== Directions ==
Of all the lines in the entries below, give again exactly those starting at the line containing "C8: 6.8nF (N3, N6) -> 1nF (N3, N6)" and ending at the line containing "TP2: none -> test point (N11)", both ends included, and no others.
Top of Data to process
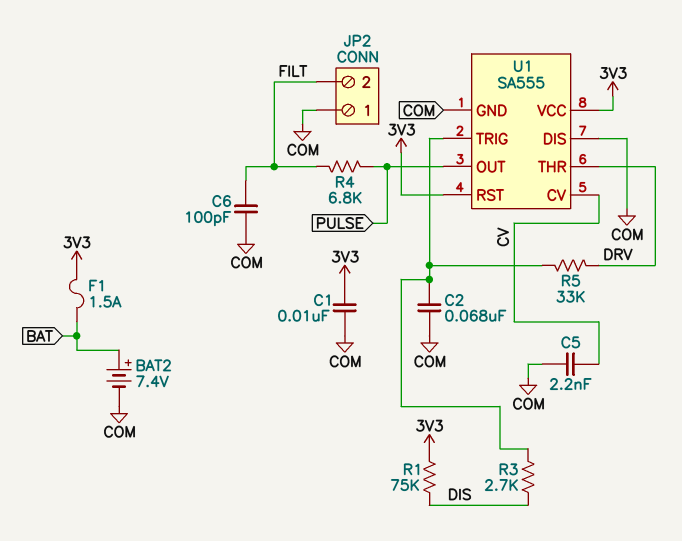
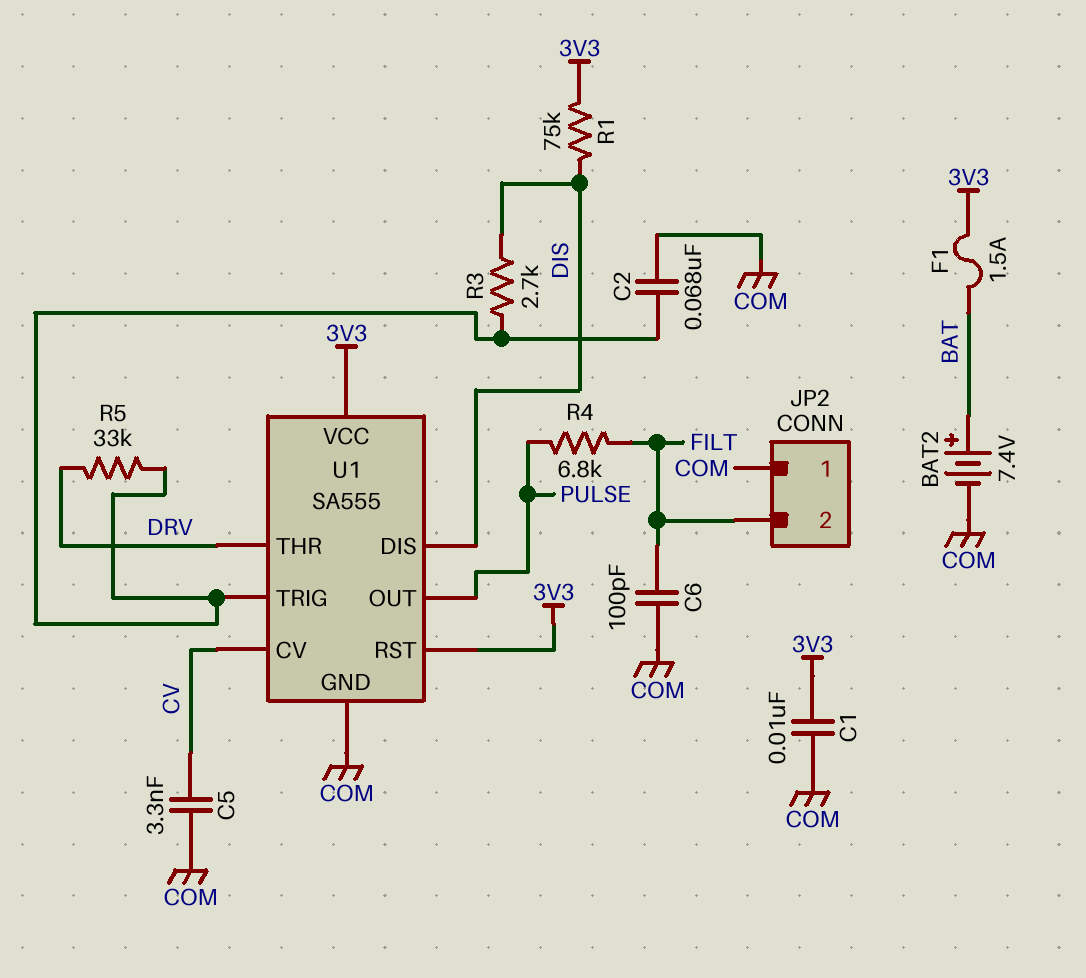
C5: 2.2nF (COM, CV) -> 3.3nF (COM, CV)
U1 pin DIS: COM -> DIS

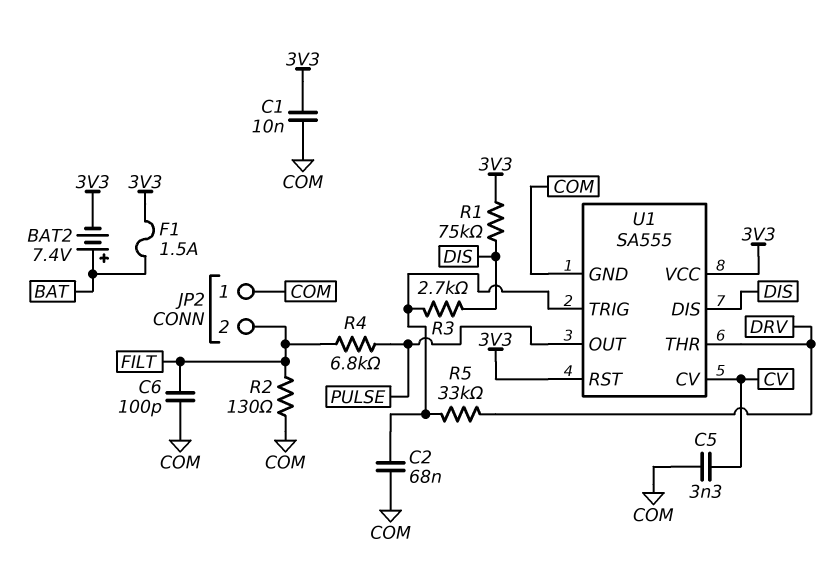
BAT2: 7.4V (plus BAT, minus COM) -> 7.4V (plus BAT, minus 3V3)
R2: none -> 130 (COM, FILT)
Bottom of Data to process
Top of Data to process
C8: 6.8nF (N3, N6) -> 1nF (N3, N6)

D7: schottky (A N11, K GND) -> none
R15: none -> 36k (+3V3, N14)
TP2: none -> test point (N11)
Bottom of Data to process
== Response area ==
C8: 6.8nF (N3, N6) -> 1nF (N3, N6)

D7: schottky (A N11, K GND) -> none
R15: none -> 36k (+3V3, N14)
TP2: none -> test point (N11)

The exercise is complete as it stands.